Show every line below that contains the string "polygon".

begin

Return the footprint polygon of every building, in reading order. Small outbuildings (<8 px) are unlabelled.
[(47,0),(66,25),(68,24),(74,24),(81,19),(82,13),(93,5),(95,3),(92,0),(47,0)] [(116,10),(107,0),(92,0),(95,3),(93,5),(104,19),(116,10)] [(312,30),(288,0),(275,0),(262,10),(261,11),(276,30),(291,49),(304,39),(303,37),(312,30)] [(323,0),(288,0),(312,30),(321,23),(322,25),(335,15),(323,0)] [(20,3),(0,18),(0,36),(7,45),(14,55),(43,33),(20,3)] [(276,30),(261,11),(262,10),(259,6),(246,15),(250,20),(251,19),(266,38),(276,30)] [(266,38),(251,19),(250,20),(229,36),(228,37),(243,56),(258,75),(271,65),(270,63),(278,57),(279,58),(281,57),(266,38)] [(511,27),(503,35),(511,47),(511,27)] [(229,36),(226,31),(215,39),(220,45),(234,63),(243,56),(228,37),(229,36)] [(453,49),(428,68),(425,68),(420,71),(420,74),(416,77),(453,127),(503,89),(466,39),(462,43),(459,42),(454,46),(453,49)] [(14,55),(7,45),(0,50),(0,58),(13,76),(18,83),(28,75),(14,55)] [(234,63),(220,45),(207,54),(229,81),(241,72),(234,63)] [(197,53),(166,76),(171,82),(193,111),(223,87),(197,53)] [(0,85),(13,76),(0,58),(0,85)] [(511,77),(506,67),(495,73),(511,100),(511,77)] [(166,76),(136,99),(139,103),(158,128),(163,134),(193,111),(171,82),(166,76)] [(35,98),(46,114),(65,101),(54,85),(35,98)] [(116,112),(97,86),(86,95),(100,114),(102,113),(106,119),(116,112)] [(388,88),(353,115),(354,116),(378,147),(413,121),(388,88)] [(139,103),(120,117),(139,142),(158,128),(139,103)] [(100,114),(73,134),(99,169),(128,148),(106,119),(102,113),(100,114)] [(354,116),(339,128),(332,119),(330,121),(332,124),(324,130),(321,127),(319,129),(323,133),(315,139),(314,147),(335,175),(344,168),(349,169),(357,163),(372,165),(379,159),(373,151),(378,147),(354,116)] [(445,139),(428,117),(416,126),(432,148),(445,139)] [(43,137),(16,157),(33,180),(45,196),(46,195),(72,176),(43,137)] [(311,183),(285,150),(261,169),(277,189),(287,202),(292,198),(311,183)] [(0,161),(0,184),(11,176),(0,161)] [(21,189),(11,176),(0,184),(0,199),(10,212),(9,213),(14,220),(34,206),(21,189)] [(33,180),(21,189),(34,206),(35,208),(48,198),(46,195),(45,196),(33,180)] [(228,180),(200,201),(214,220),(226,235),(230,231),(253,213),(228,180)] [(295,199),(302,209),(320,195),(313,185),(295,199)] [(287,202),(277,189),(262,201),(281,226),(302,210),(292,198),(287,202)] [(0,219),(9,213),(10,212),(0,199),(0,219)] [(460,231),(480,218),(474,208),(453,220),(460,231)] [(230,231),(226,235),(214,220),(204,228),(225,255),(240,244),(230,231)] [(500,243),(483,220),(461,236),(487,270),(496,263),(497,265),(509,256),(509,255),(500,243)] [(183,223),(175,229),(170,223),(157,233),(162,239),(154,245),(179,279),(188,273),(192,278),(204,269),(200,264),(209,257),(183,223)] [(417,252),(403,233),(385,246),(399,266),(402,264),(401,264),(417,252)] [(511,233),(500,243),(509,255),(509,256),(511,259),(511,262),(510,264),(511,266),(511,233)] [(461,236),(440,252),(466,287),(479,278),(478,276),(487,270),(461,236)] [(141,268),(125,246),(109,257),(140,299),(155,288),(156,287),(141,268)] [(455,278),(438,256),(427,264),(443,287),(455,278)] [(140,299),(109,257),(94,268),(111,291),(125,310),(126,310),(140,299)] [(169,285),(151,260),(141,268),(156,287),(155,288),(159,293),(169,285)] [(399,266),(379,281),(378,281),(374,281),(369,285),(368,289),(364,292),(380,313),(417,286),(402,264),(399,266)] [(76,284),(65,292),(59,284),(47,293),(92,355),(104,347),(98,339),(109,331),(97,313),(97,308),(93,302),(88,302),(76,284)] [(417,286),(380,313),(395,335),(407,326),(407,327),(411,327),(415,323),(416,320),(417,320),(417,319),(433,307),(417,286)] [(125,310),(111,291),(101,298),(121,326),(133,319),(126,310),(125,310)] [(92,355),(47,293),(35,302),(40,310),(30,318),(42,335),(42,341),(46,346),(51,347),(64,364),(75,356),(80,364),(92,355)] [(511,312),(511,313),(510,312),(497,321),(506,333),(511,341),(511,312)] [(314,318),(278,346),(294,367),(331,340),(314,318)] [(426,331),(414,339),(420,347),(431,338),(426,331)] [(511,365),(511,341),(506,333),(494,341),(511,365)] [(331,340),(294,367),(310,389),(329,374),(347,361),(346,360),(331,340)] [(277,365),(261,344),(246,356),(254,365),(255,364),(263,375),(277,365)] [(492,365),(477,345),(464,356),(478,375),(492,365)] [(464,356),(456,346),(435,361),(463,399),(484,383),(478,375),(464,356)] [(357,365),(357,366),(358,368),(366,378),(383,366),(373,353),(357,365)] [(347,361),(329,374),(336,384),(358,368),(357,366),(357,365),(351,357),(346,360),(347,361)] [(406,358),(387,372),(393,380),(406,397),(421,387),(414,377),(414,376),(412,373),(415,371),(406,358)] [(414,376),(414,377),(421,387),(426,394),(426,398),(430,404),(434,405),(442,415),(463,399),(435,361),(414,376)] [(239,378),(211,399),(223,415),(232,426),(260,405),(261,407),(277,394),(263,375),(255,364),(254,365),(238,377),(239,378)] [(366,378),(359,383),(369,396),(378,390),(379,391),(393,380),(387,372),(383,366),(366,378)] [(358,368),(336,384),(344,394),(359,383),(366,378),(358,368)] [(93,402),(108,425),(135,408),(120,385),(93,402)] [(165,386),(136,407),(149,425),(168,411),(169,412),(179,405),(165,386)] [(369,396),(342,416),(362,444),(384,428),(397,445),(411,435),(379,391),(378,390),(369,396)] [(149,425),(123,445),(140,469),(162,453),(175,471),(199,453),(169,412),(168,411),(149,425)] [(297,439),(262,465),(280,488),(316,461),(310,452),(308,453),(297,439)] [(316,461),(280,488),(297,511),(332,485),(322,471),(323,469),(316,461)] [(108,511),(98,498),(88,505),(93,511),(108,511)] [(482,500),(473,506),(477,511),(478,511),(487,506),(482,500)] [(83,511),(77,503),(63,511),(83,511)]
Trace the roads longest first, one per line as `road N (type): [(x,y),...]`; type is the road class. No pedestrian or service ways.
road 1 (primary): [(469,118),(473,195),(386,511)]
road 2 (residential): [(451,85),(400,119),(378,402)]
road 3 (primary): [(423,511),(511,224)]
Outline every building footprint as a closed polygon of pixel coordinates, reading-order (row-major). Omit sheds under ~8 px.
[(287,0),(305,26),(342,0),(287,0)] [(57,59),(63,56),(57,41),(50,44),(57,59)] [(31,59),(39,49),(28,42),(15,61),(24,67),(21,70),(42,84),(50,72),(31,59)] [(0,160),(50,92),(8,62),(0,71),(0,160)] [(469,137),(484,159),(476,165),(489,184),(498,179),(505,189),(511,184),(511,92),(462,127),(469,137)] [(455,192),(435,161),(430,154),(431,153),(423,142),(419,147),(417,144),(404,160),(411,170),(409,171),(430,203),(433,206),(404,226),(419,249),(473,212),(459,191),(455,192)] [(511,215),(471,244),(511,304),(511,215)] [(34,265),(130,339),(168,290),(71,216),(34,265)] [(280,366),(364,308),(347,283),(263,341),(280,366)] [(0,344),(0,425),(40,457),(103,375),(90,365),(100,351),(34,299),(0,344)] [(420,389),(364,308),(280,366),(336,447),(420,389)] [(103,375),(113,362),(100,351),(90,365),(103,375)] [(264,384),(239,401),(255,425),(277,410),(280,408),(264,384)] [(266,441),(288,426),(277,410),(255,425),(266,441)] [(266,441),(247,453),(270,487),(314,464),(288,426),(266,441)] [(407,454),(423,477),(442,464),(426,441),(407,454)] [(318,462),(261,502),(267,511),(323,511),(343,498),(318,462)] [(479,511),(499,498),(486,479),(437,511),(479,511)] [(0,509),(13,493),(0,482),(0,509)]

end

■ Solved exercise
Return the footprint polygon of every building, in reading order. Small outbuildings (<8 px) are unlabelled.
Outline every building footprint as a closed polygon of pixel coordinates, reading-order (row-major). Omit sheds under ~8 px.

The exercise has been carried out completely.